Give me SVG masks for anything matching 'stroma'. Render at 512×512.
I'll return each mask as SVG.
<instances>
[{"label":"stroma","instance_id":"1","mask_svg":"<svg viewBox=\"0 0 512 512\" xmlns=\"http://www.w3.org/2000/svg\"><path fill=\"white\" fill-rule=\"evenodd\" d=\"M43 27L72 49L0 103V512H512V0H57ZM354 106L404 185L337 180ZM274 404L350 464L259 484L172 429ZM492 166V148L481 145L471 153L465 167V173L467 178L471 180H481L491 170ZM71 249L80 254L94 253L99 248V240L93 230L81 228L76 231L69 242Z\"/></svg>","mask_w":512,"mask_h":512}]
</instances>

* * *

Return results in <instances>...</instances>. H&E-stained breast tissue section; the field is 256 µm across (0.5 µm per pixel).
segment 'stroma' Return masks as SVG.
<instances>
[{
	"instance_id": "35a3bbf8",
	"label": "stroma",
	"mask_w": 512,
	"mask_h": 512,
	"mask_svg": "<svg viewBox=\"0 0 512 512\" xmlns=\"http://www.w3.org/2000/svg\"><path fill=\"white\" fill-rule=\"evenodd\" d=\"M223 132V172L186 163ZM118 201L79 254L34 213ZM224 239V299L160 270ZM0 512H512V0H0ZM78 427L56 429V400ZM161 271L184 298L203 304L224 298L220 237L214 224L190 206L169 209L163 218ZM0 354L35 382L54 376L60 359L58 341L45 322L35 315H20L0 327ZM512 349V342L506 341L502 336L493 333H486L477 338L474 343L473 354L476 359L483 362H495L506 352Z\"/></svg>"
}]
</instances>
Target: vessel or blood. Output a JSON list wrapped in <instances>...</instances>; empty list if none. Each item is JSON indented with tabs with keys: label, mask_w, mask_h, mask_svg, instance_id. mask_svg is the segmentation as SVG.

→ EXERCISE INSTRUCTIONS: Take exactly the lines from the one containing "segment 'stroma' Return masks as SVG." through the one containing "Target: vessel or" in the data above, and output them with nothing added.

→ REPLY:
segment 'stroma' Return masks as SVG.
<instances>
[{
	"instance_id": "35a3bbf8",
	"label": "stroma",
	"mask_w": 512,
	"mask_h": 512,
	"mask_svg": "<svg viewBox=\"0 0 512 512\" xmlns=\"http://www.w3.org/2000/svg\"><path fill=\"white\" fill-rule=\"evenodd\" d=\"M223 132V172L186 163ZM118 201L79 254L34 213ZM224 239V299L160 270ZM0 512H512V0H0ZM78 427L56 429V400ZM161 271L184 298L203 304L224 298L220 237L214 224L190 206L169 209L163 218ZM0 354L35 382L54 376L60 359L58 341L45 322L35 315H20L0 327ZM512 349V342L506 341L502 336L493 333H486L477 338L474 343L473 354L476 359L483 362H495L506 352Z\"/></svg>"
}]
</instances>
Target: vessel or blood. Output a JSON list wrapped in <instances>...</instances>; empty list if none. Each item is JSON indented with tabs with keys: label, mask_w, mask_h, mask_svg, instance_id. mask_svg is the segmentation as SVG.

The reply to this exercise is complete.